> _TASK INSTRUCTIONS_:
Copy the lines word for word. Begin at the line that contains "(105, 308) = (352, 367): turquoise" and end with the final line of the data.

Top of PROVIDED DATA

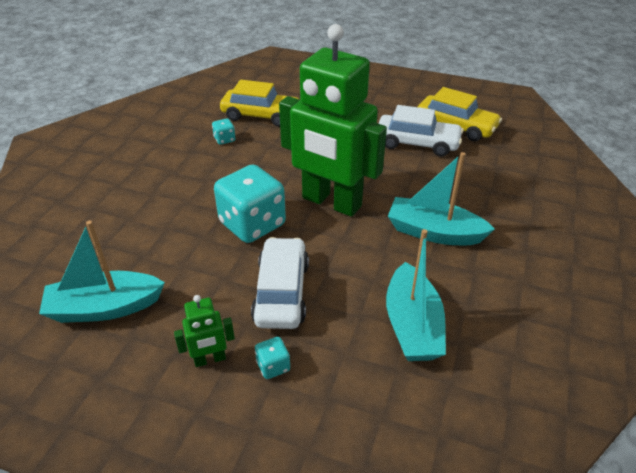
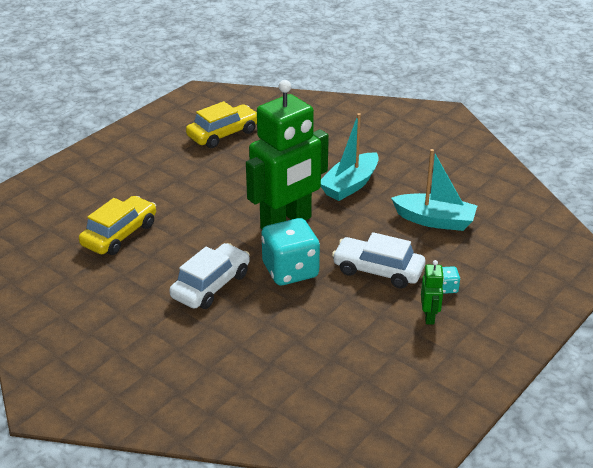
camera: 70 degrees left, 5 degrees down
(105, 308) = (352, 367): turquoise boat -> none
(224, 139) = (146, 265): turquoise dice -> none
(417, 143) = (233, 160): white car -> white car (211, 285)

Bottom of PROVIDED DATA

> _YOUR SOLUTION_:
(105, 308) = (352, 367): turquoise boat -> none
(224, 139) = (146, 265): turquoise dice -> none
(417, 143) = (233, 160): white car -> white car (211, 285)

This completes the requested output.